Exercise requirements →
Could you show all lines in the entries below that contain the string "turquoise"?

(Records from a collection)
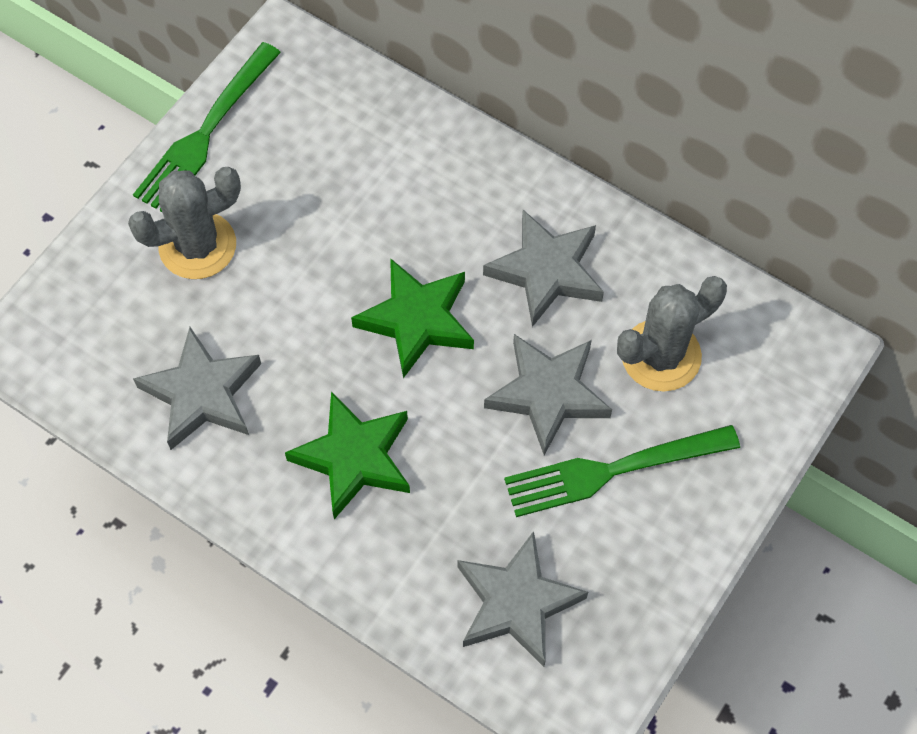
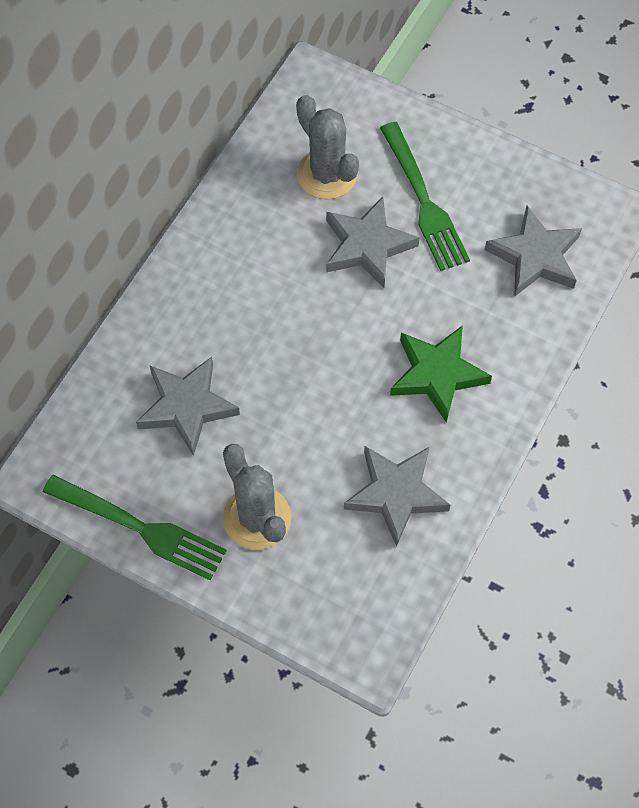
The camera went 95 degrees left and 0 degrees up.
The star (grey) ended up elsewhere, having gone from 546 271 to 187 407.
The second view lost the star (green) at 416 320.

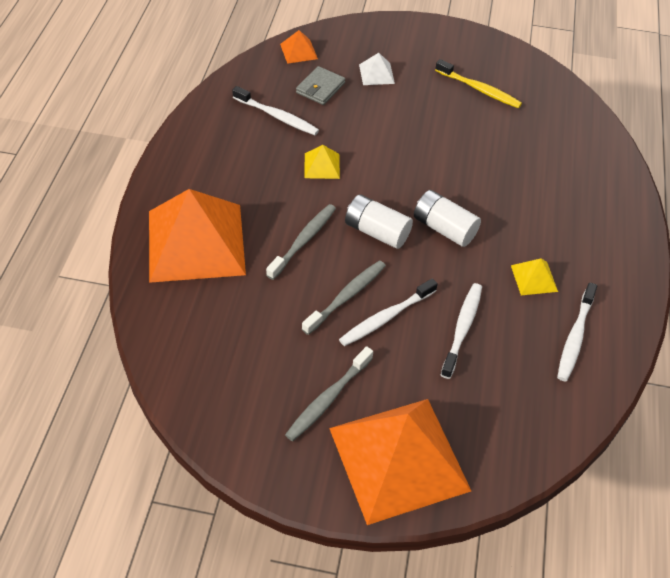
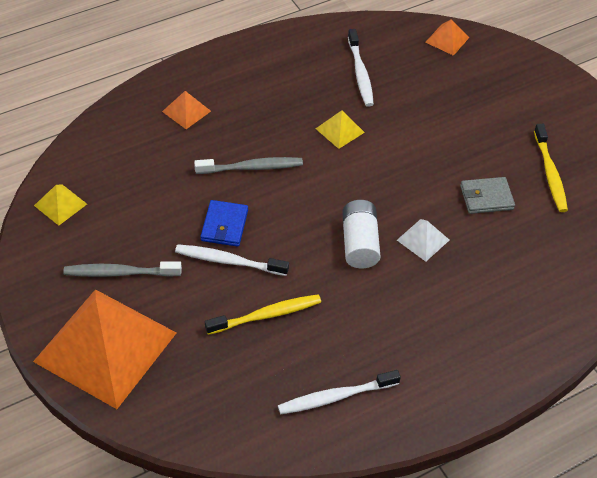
The camera went 50 degrees right and 0 degrees up.
The pyramid (yellow) ended up elsewhere, having gone from 534 278 to 60 204.
The size of the pyramid (orange) at 196 242 changed by a factor of 0.41.
Where the toothbrush (grey) stood at 346 296, the wallet (blue) came to stand at 224 225.
What was the toothbrush (white) at 462 329 turned into the toothbrush (yellow) at 266 315.
The pyramid (white) ended up elsewhere, having gone from 376 74 to 423 240.
The wallet (grey) ended up elsewhere, having gone from 320 88 to 486 197.
The second view lost the battery (white) at 377 232.

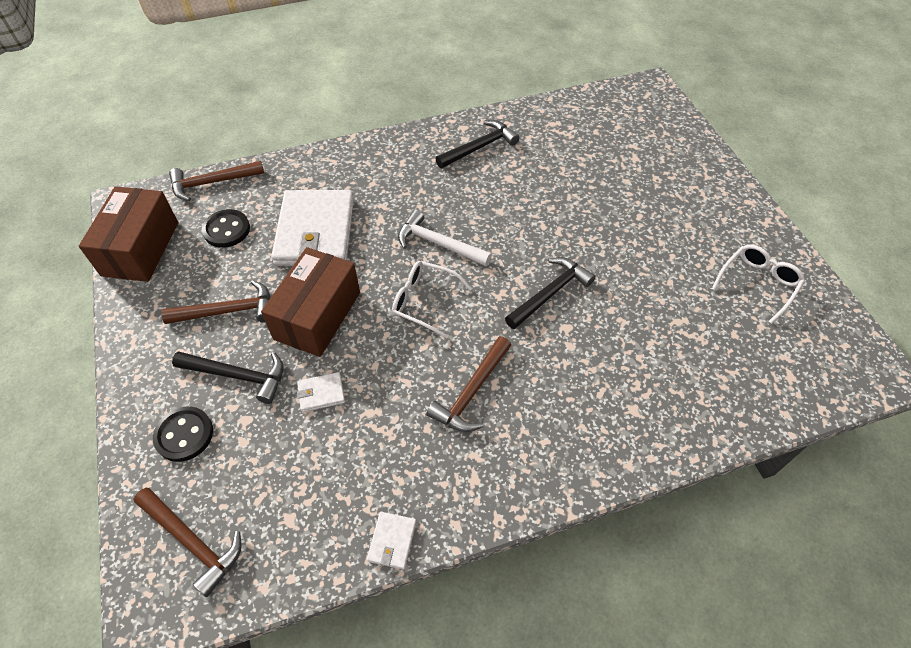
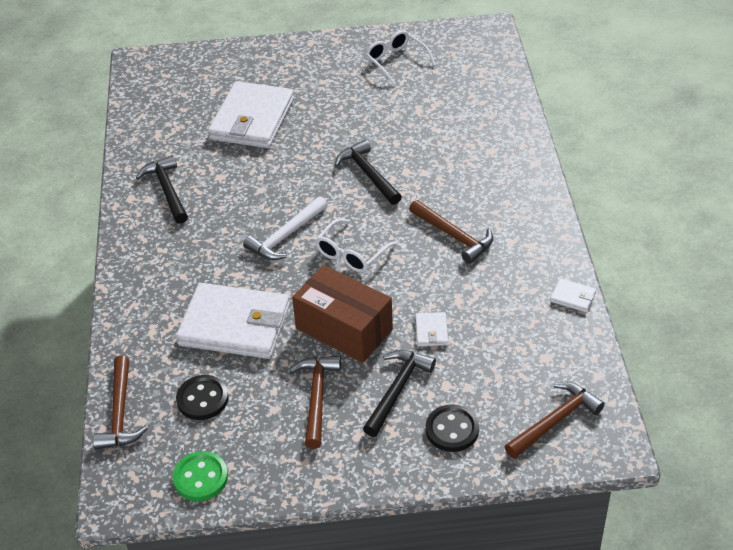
The camera went 75 degrees left and 10 degrees down.
Where the box (brown) stood at 140 248, the button (green) came to stand at 200 478.
The second view gained the wallet (white) at 252 119.

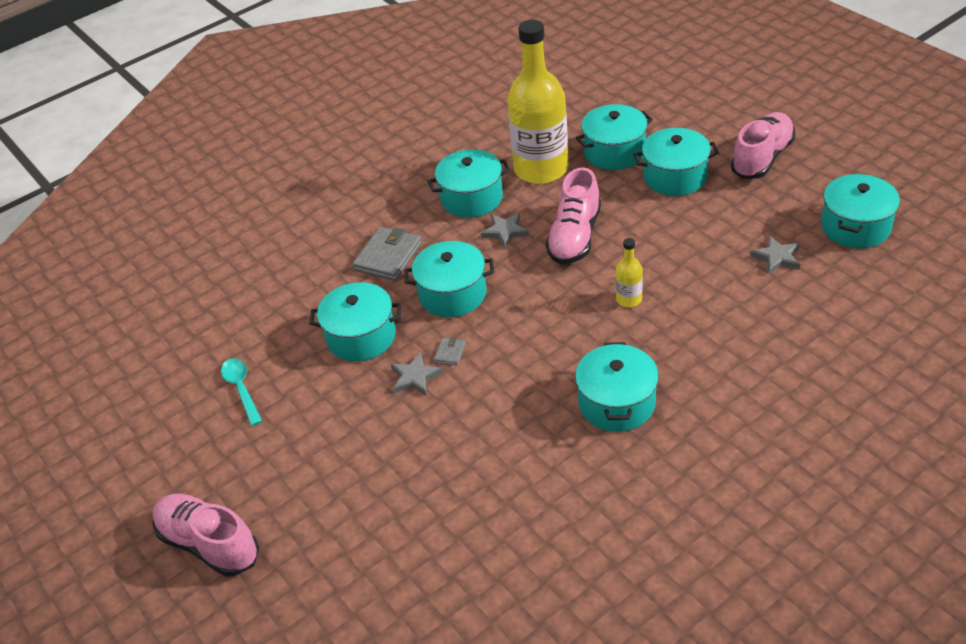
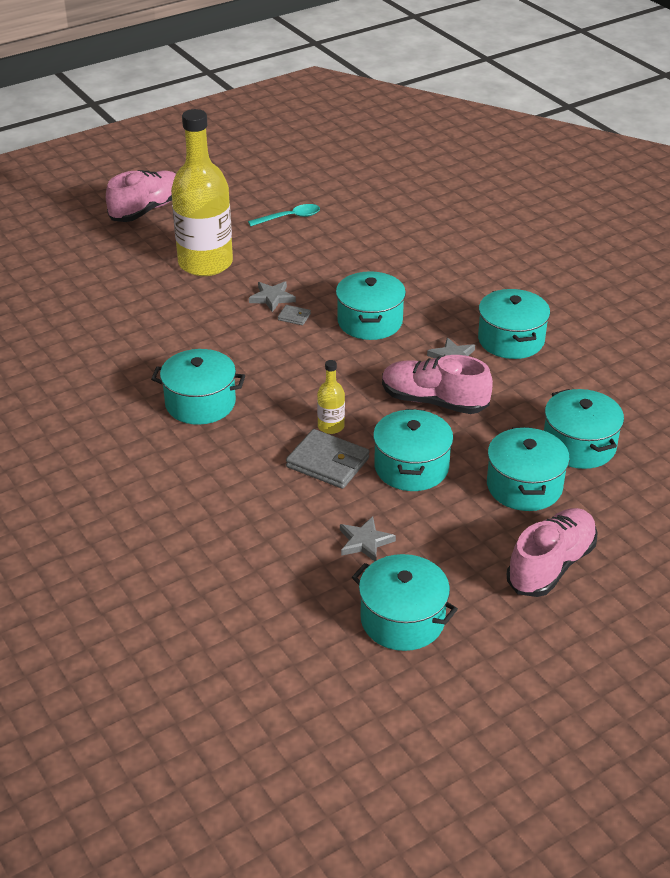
The camera went 90 degrees right and 5 degrees down.
The bottle (yellow) ended up elsewhere, having gone from 541 169 to 205 263.
The wallet (grey) ended up elsewhere, having gone from 388 257 to 328 463.
The pot (turquoise) ended up elsewhere, having gone from 361 336 to 411 467.
The shoe (pink) at 762 158 ended up facing another way, 90 degrees counterclockwise from before.

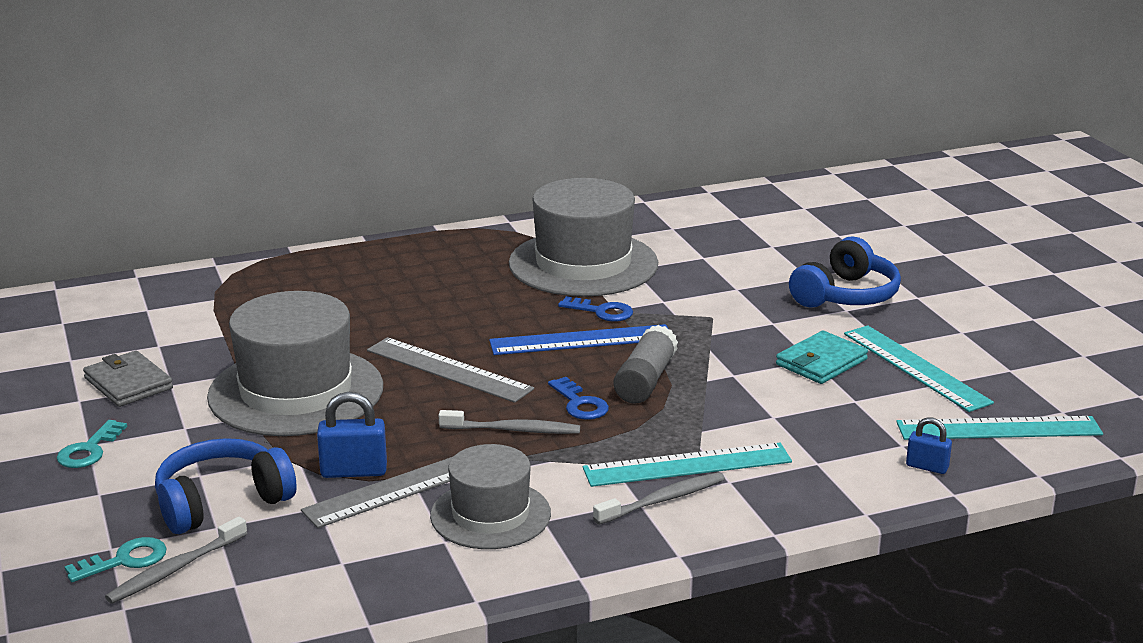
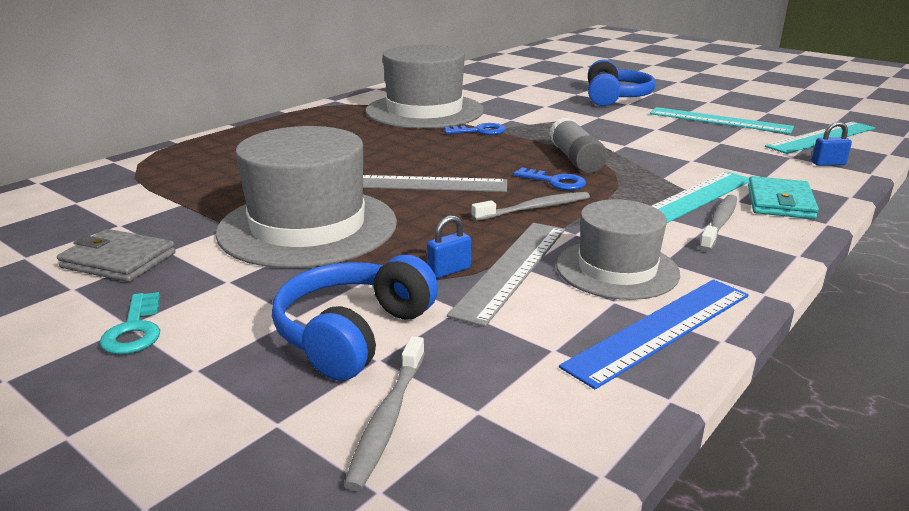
The camera went 30 degrees left and 0 degrees up.
The size of the padlock (blue) at 354 471 changed by a factor of 0.63.
The ruler (blue) ended up elsewhere, having gone from 581 340 to 661 329.
The wallet (turquoise) ended up elsewhere, having gone from 821 362 to 780 202.
The second view lost the key (turquoise) at 125 560.

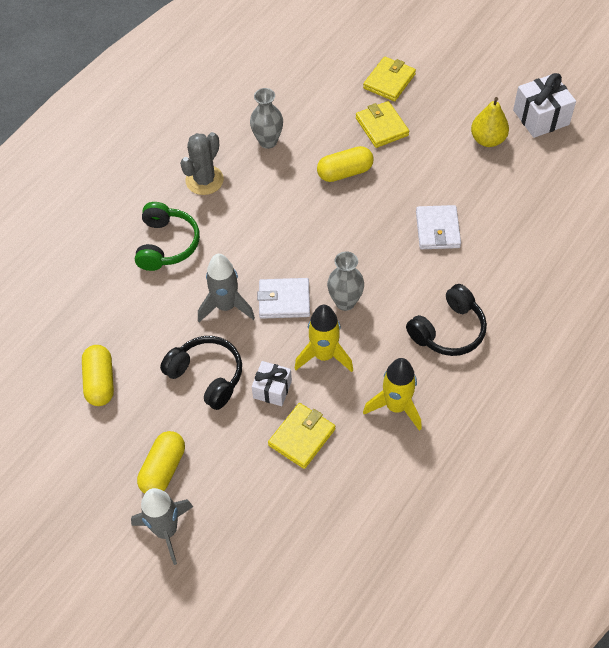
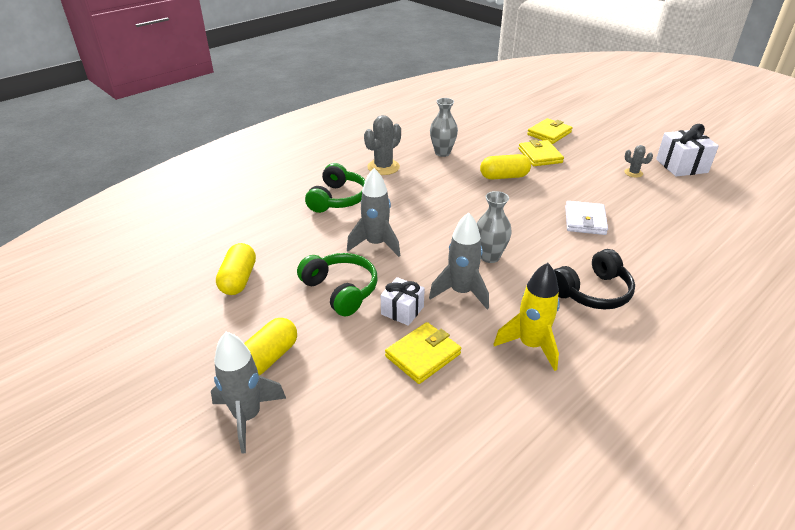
The camera went 10 degrees right and 20 degrees down.
What was the headphones (black) at 207 376 turned into the headphones (green) at 341 290.
What was the rocket (yellow) at 324 355 turned into the rocket (grey) at 461 292.
Where the pear (yellow) stood at 487 140, the cactus (grey) came to stand at 633 173.
The second view lost the wallet (white) at 284 300.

Output for this task →
The pot (turquoise) ended up elsewhere, having gone from 361 336 to 411 467.
The wallet (turquoise) ended up elsewhere, having gone from 821 362 to 780 202.
The second view lost the key (turquoise) at 125 560.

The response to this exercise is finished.